Stored entries
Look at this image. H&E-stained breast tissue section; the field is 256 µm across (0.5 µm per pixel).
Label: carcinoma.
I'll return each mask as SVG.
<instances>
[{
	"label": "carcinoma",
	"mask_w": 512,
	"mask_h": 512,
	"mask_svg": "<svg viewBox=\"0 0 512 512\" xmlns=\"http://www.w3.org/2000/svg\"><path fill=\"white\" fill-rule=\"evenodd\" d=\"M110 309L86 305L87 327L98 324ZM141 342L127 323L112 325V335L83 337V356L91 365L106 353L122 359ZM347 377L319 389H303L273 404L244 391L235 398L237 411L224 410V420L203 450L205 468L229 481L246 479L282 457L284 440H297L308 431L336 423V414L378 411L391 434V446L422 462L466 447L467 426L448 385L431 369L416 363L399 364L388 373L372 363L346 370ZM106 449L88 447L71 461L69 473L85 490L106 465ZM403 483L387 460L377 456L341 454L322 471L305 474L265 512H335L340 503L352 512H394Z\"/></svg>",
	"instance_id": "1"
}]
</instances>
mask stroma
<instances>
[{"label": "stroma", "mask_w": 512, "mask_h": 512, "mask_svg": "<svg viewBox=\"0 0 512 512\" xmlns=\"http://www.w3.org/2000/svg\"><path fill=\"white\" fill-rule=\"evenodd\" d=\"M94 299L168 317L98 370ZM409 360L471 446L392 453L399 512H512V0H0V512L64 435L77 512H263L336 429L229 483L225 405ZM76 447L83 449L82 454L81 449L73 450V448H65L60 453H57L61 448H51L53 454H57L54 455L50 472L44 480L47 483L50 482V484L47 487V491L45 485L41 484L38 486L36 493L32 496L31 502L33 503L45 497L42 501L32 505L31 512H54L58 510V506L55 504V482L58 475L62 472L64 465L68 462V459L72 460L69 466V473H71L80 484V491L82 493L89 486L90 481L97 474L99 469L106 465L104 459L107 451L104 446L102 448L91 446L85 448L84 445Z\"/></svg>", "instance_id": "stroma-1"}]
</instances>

Exercise objective - Return the entries above exactly, each one complete.

Full response -
Look at this image. H&E-stained breast tissue section; the field is 256 µm across (0.5 µm per pixel).
Label: carcinoma.
I'll return each mask as SVG.
<instances>
[{
	"label": "carcinoma",
	"mask_w": 512,
	"mask_h": 512,
	"mask_svg": "<svg viewBox=\"0 0 512 512\" xmlns=\"http://www.w3.org/2000/svg\"><path fill=\"white\" fill-rule=\"evenodd\" d=\"M110 309L86 305L87 327L98 324ZM141 342L127 323L112 325V335L83 337V356L91 365L106 353L122 359ZM347 377L319 389H303L273 404L244 391L235 398L237 411L224 410V420L203 450L205 468L229 481L246 479L282 457L284 440H297L308 431L336 423V414L378 411L391 434V446L422 462L466 447L467 426L448 385L431 369L416 363L399 364L388 373L372 363L346 370ZM106 449L88 447L71 461L69 473L85 490L106 465ZM403 483L387 460L377 456L341 454L322 471L305 474L265 512H335L340 503L352 512H394Z\"/></svg>",
	"instance_id": "1"
}]
</instances>
mask stroma
<instances>
[{"label": "stroma", "mask_w": 512, "mask_h": 512, "mask_svg": "<svg viewBox=\"0 0 512 512\" xmlns=\"http://www.w3.org/2000/svg\"><path fill=\"white\" fill-rule=\"evenodd\" d=\"M94 299L168 317L98 370ZM409 360L471 446L392 453L399 512H512V0H0V512L64 435L77 512H263L336 429L229 483L225 405ZM76 447L83 449L82 454L81 449L73 450V448H65L60 453H57L61 448H51L53 454H57L54 455L50 472L44 480L47 483L50 482V484L47 487V491L45 485L41 484L38 486L36 493L32 496L31 502L33 503L45 497L42 501L32 505L31 512H54L58 510V506L55 504V482L58 475L62 472L64 465L68 462V459L72 460L69 466V473H71L80 484V491L82 493L89 486L90 481L97 474L99 469L106 465L104 459L107 451L104 446L102 448L91 446L85 448L84 445Z\"/></svg>", "instance_id": "stroma-1"}]
</instances>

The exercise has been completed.